MATERIAL TO PROCESS:
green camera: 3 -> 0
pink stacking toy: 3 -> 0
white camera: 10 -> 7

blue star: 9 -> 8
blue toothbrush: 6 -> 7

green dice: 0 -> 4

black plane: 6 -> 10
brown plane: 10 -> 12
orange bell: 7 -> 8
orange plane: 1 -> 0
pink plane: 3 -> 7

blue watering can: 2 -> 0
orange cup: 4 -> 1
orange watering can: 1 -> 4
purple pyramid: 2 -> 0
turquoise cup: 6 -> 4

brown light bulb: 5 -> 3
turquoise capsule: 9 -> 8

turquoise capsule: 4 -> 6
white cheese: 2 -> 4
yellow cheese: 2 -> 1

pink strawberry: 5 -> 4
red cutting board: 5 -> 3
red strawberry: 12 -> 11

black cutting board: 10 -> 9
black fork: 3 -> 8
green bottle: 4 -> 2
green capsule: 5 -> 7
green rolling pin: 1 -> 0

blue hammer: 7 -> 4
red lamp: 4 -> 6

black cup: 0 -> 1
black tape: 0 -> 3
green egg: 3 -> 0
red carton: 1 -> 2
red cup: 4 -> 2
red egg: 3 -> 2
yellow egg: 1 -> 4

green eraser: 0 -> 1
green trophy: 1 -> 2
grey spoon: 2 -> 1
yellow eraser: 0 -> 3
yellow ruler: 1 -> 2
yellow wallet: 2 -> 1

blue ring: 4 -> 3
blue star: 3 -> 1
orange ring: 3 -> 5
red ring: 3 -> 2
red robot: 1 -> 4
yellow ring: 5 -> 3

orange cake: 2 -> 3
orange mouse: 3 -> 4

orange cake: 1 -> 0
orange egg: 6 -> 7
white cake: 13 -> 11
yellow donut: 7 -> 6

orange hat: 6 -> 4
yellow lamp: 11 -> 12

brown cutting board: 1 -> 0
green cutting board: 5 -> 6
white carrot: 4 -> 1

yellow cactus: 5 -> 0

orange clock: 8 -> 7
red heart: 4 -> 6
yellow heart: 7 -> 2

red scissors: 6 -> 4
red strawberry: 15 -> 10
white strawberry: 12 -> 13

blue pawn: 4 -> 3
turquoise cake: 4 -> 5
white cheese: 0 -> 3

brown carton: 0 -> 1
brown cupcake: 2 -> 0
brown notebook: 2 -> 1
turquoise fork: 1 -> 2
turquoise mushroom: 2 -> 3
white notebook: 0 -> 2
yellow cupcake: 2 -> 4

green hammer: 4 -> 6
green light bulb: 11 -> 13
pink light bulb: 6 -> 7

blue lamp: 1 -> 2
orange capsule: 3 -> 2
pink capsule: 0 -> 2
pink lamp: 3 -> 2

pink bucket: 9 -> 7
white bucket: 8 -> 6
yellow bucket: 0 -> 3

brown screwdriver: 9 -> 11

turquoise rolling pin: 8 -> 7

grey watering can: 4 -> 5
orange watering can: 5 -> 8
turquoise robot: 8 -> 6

YOUR OBJECTIVE: Repeat each of the entries above precisely as given.

TASK SOLUTION:
green camera: 3 -> 0
pink stacking toy: 3 -> 0
white camera: 10 -> 7

blue star: 9 -> 8
blue toothbrush: 6 -> 7

green dice: 0 -> 4

black plane: 6 -> 10
brown plane: 10 -> 12
orange bell: 7 -> 8
orange plane: 1 -> 0
pink plane: 3 -> 7

blue watering can: 2 -> 0
orange cup: 4 -> 1
orange watering can: 1 -> 4
purple pyramid: 2 -> 0
turquoise cup: 6 -> 4

brown light bulb: 5 -> 3
turquoise capsule: 9 -> 8

turquoise capsule: 4 -> 6
white cheese: 2 -> 4
yellow cheese: 2 -> 1

pink strawberry: 5 -> 4
red cutting board: 5 -> 3
red strawberry: 12 -> 11

black cutting board: 10 -> 9
black fork: 3 -> 8
green bottle: 4 -> 2
green capsule: 5 -> 7
green rolling pin: 1 -> 0

blue hammer: 7 -> 4
red lamp: 4 -> 6

black cup: 0 -> 1
black tape: 0 -> 3
green egg: 3 -> 0
red carton: 1 -> 2
red cup: 4 -> 2
red egg: 3 -> 2
yellow egg: 1 -> 4

green eraser: 0 -> 1
green trophy: 1 -> 2
grey spoon: 2 -> 1
yellow eraser: 0 -> 3
yellow ruler: 1 -> 2
yellow wallet: 2 -> 1

blue ring: 4 -> 3
blue star: 3 -> 1
orange ring: 3 -> 5
red ring: 3 -> 2
red robot: 1 -> 4
yellow ring: 5 -> 3

orange cake: 2 -> 3
orange mouse: 3 -> 4

orange cake: 1 -> 0
orange egg: 6 -> 7
white cake: 13 -> 11
yellow donut: 7 -> 6

orange hat: 6 -> 4
yellow lamp: 11 -> 12

brown cutting board: 1 -> 0
green cutting board: 5 -> 6
white carrot: 4 -> 1

yellow cactus: 5 -> 0

orange clock: 8 -> 7
red heart: 4 -> 6
yellow heart: 7 -> 2

red scissors: 6 -> 4
red strawberry: 15 -> 10
white strawberry: 12 -> 13

blue pawn: 4 -> 3
turquoise cake: 4 -> 5
white cheese: 0 -> 3

brown carton: 0 -> 1
brown cupcake: 2 -> 0
brown notebook: 2 -> 1
turquoise fork: 1 -> 2
turquoise mushroom: 2 -> 3
white notebook: 0 -> 2
yellow cupcake: 2 -> 4

green hammer: 4 -> 6
green light bulb: 11 -> 13
pink light bulb: 6 -> 7

blue lamp: 1 -> 2
orange capsule: 3 -> 2
pink capsule: 0 -> 2
pink lamp: 3 -> 2

pink bucket: 9 -> 7
white bucket: 8 -> 6
yellow bucket: 0 -> 3

brown screwdriver: 9 -> 11

turquoise rolling pin: 8 -> 7

grey watering can: 4 -> 5
orange watering can: 5 -> 8
turquoise robot: 8 -> 6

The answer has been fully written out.